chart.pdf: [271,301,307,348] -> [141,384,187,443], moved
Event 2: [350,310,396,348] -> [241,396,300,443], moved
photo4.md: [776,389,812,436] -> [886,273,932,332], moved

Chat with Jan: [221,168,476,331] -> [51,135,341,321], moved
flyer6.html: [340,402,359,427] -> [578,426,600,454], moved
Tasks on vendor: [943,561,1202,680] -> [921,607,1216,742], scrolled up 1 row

* * *

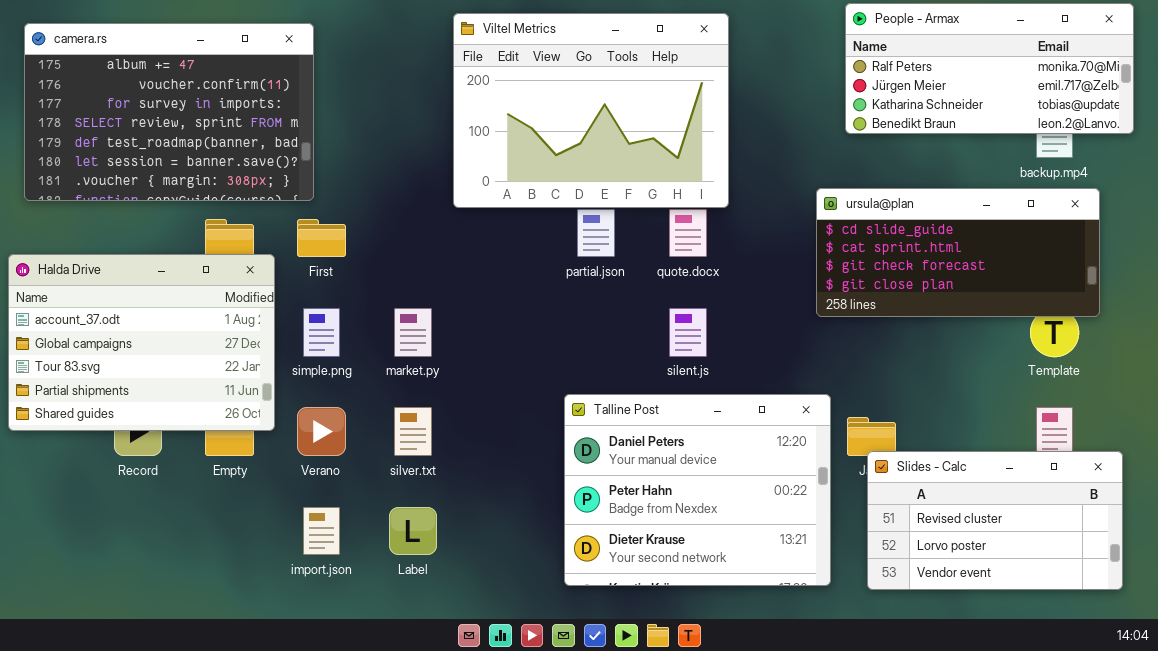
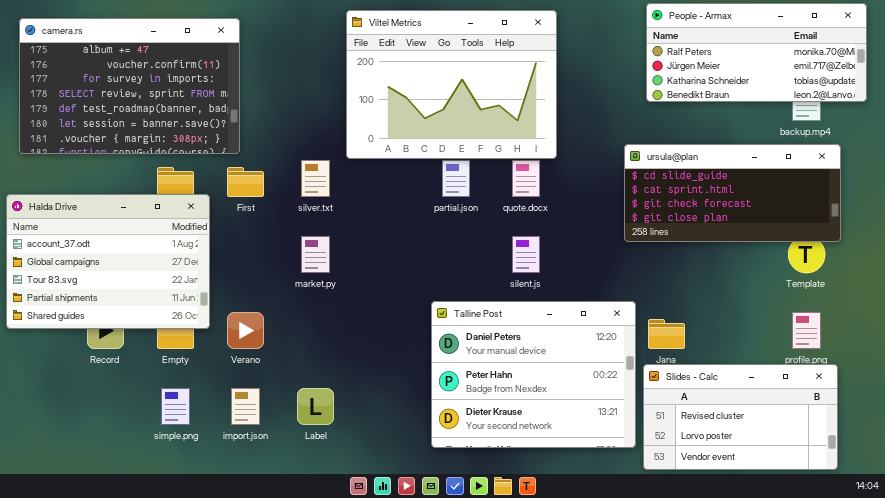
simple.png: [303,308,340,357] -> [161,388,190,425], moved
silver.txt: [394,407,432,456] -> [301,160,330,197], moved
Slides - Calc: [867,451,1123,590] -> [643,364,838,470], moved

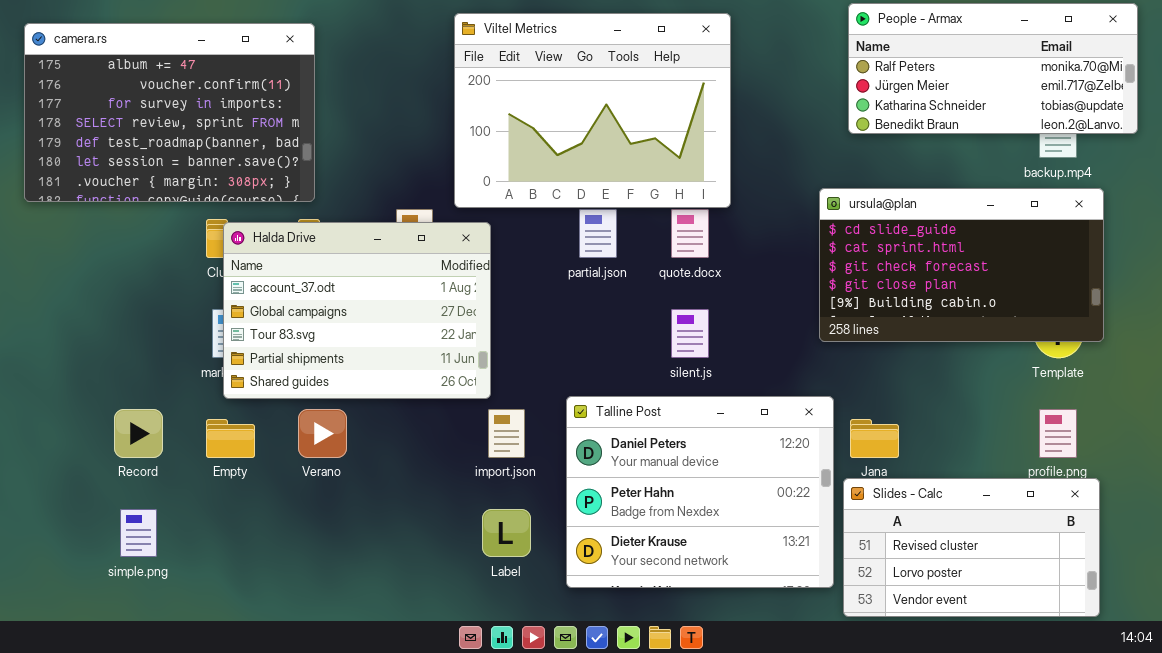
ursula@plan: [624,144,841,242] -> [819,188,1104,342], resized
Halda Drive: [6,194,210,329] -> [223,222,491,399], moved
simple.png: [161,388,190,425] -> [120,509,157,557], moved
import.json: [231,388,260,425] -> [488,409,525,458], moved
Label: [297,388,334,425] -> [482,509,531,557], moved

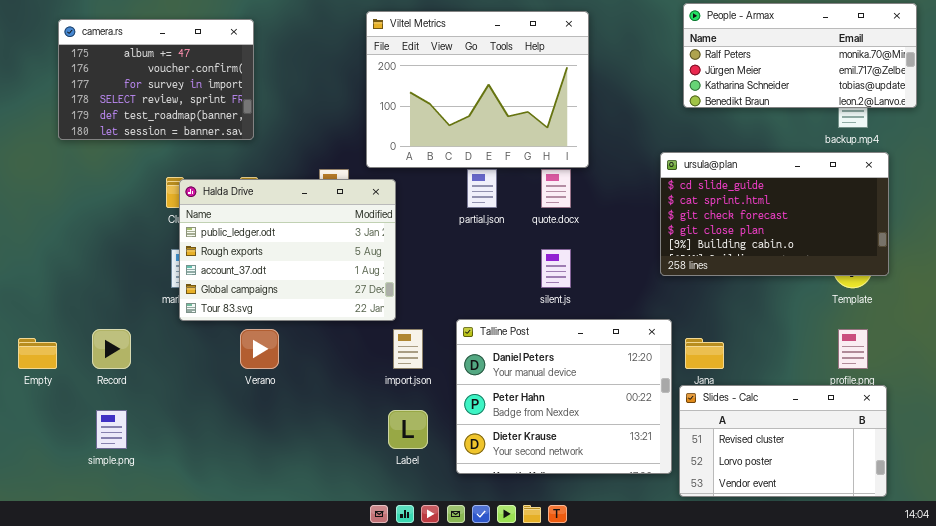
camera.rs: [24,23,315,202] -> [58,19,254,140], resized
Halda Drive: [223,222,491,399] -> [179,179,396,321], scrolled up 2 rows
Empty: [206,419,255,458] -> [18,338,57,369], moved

* * *

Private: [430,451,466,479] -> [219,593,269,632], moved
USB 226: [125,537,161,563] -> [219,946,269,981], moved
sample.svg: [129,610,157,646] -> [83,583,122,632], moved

◆ Prompt ◆
Output the material above exactly, but only from the line that carries "chart.pdf: [271,301,307,348] ->" through the line that carries "Tasks on vendor: [943,561,1202,680]".

◆ Response area ◆
chart.pdf: [271,301,307,348] -> [141,384,187,443], moved
Event 2: [350,310,396,348] -> [241,396,300,443], moved
photo4.md: [776,389,812,436] -> [886,273,932,332], moved

Chat with Jan: [221,168,476,331] -> [51,135,341,321], moved
flyer6.html: [340,402,359,427] -> [578,426,600,454], moved
Tasks on vendor: [943,561,1202,680] -> [921,607,1216,742], scrolled up 1 row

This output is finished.